◆ TASK DESCRIPTION ◆
Starting with the line that contains "IC9: NAND CD4011" and stopping after the line that contains "SW2: switch (+9V, W21) -> button (+9V, W21)", copy the entries below exactly. Include nothing else.

◆ PROVIDED RECORDS ◆
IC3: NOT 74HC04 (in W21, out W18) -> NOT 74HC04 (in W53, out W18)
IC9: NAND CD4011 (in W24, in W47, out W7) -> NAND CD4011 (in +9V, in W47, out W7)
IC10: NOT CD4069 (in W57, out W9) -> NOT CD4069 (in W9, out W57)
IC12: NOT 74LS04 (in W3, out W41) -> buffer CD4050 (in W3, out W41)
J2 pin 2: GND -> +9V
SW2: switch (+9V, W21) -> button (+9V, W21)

* * *

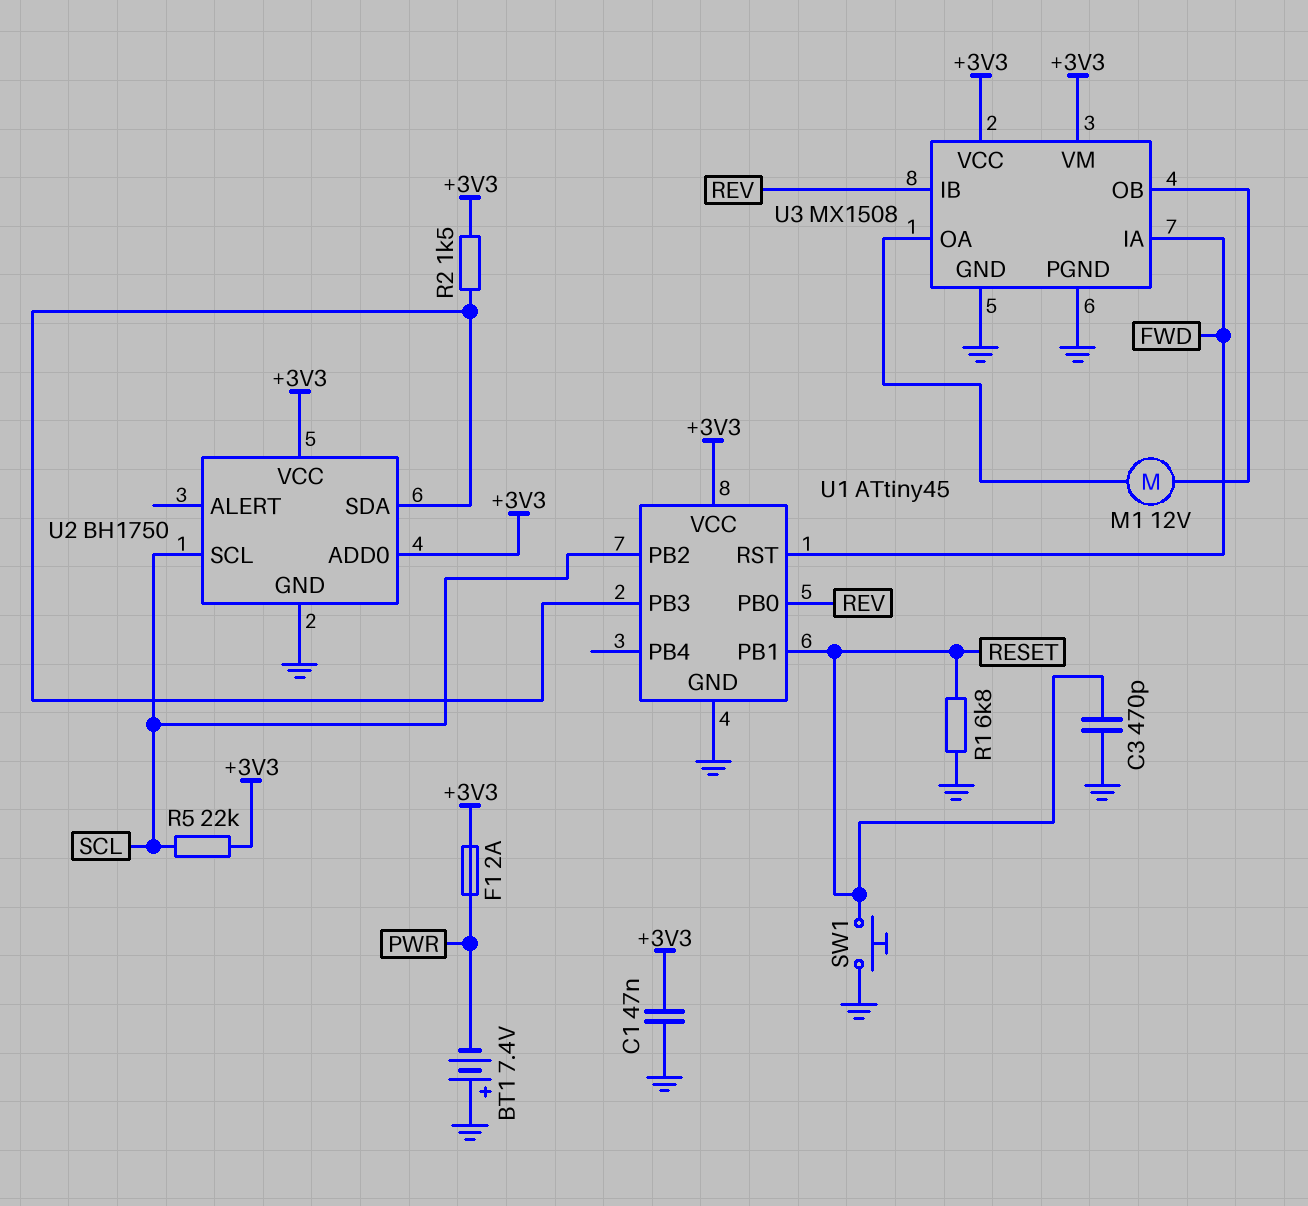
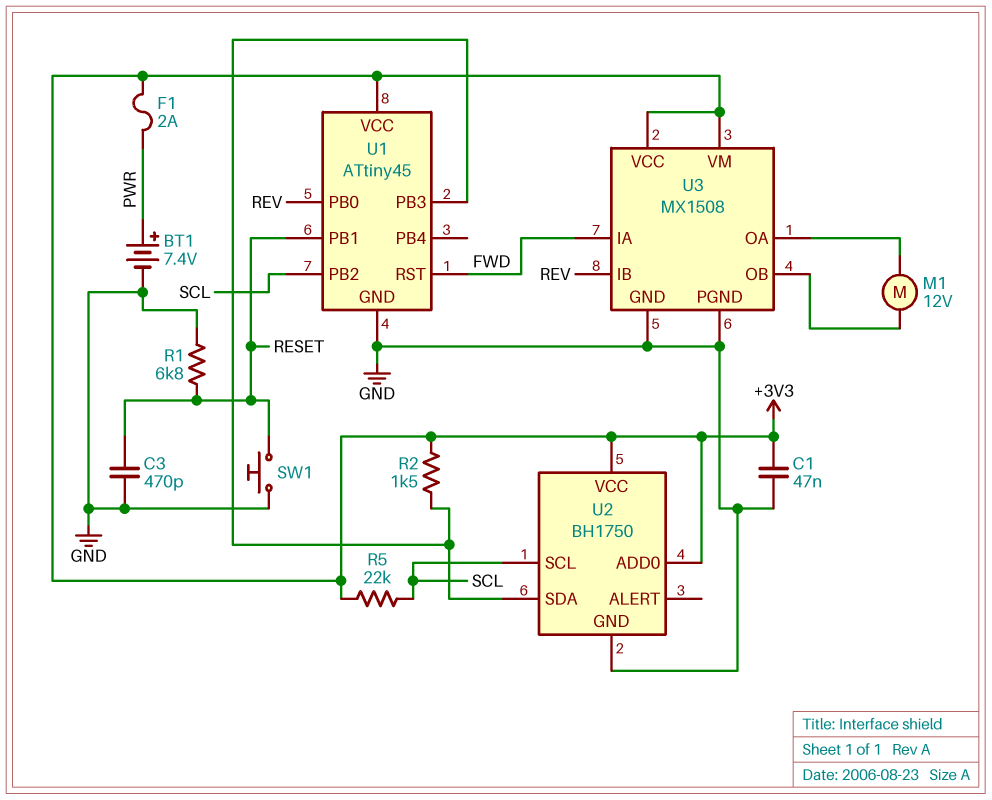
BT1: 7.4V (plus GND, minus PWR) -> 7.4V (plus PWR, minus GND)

◆ SOLUTION ◆
IC9: NAND CD4011 (in W24, in W47, out W7) -> NAND CD4011 (in +9V, in W47, out W7)
IC10: NOT CD4069 (in W57, out W9) -> NOT CD4069 (in W9, out W57)
IC12: NOT 74LS04 (in W3, out W41) -> buffer CD4050 (in W3, out W41)
J2 pin 2: GND -> +9V
SW2: switch (+9V, W21) -> button (+9V, W21)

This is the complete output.